● EXERCISE GOAL: Once the line containing "C4: 100nF (5V, IC1/in+) -> 100nF (0V, 5V)" appears, output it and each remaining line of the records below exactly, with no pictures and nothing more.

[Change listing data]
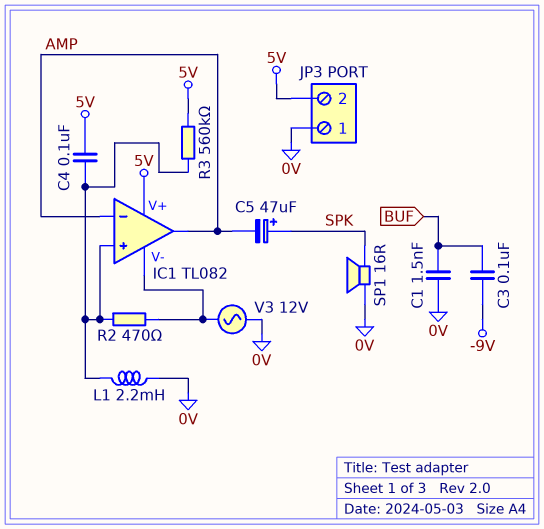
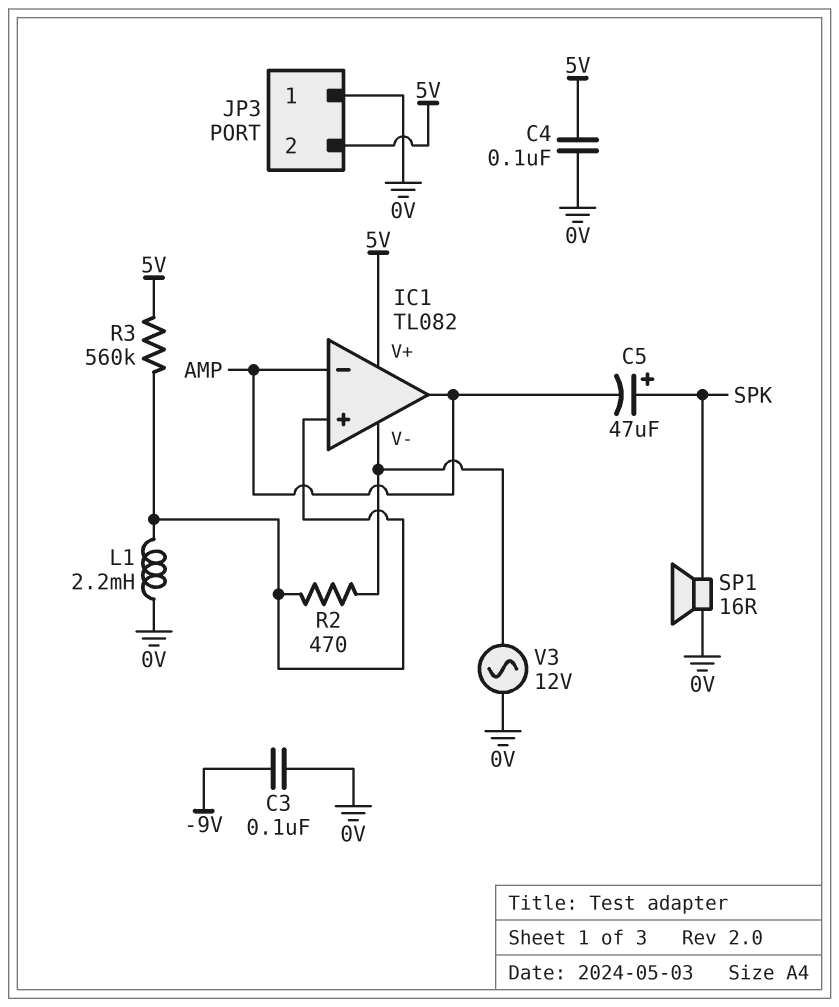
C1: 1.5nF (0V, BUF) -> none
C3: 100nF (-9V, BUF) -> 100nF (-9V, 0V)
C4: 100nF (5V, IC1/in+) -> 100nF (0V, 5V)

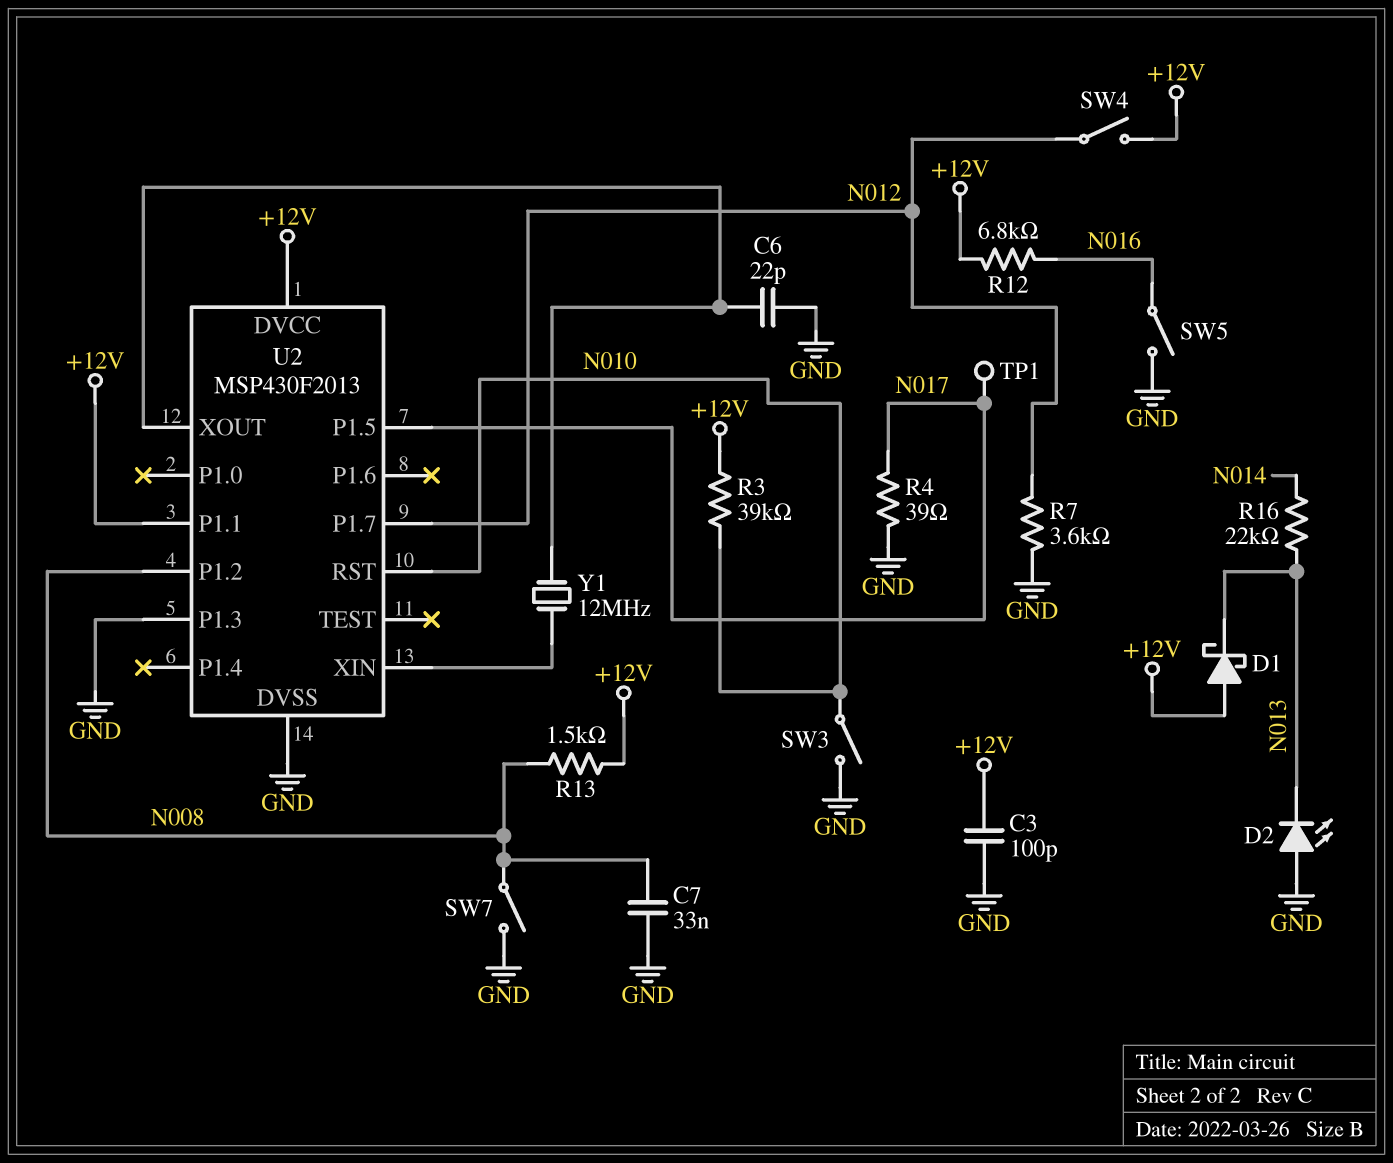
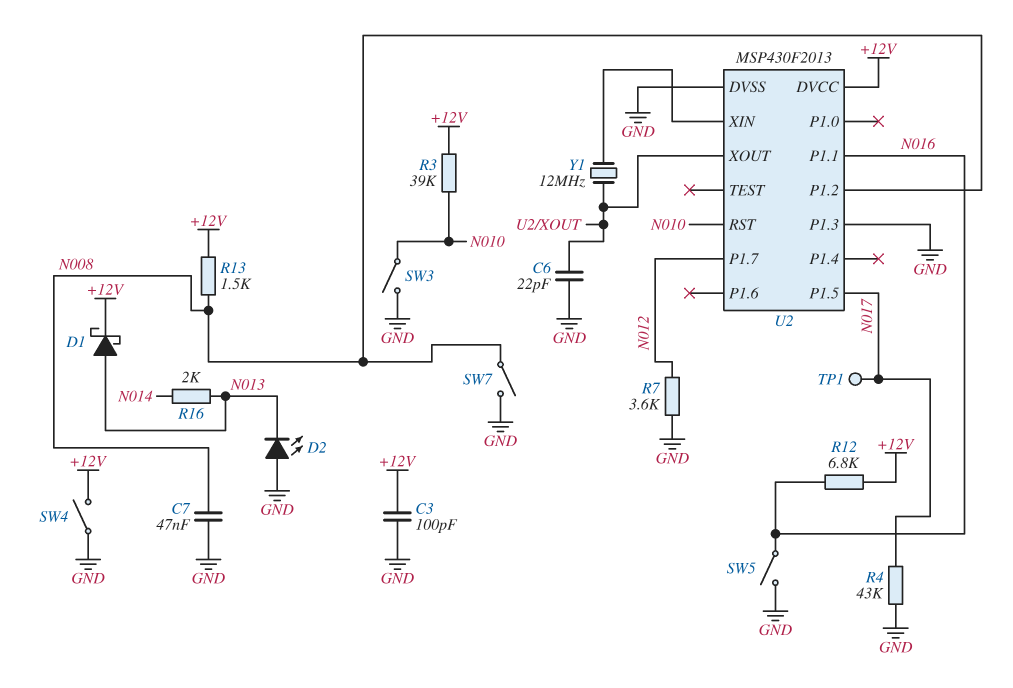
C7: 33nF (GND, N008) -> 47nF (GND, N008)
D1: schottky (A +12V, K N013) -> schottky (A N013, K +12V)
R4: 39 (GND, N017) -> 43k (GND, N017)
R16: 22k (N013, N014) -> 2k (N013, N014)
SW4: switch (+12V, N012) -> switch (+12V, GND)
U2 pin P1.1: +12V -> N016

● ANSWER TO THIS TASK:
C4: 100nF (5V, IC1/in+) -> 100nF (0V, 5V)

C7: 33nF (GND, N008) -> 47nF (GND, N008)
D1: schottky (A +12V, K N013) -> schottky (A N013, K +12V)
R4: 39 (GND, N017) -> 43k (GND, N017)
R16: 22k (N013, N014) -> 2k (N013, N014)
SW4: switch (+12V, N012) -> switch (+12V, GND)
U2 pin P1.1: +12V -> N016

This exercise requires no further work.